Short task
Reproduce word for word everything from the start of the records down to the line containing "brown cross: rotated 8 degrees clockwise", with both ends included.

** Start The records **

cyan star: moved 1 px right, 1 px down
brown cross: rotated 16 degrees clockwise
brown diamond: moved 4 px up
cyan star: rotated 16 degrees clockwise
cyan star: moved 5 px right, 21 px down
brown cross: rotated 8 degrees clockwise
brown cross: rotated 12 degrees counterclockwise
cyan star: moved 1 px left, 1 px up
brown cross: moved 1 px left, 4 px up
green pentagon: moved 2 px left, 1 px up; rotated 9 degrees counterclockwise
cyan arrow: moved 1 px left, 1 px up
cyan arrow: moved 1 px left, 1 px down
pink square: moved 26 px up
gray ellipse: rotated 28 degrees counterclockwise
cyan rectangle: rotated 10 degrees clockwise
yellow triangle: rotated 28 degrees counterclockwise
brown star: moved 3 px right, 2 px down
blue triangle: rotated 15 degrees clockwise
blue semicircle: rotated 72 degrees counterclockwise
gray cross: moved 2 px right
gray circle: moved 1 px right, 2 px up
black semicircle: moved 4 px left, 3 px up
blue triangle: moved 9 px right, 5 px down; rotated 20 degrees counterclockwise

** End The records **

Final result
cyan star: moved 1 px right, 1 px down
brown cross: rotated 16 degrees clockwise
brown diamond: moved 4 px up
cyan star: rotated 16 degrees clockwise
cyan star: moved 5 px right, 21 px down
brown cross: rotated 8 degrees clockwise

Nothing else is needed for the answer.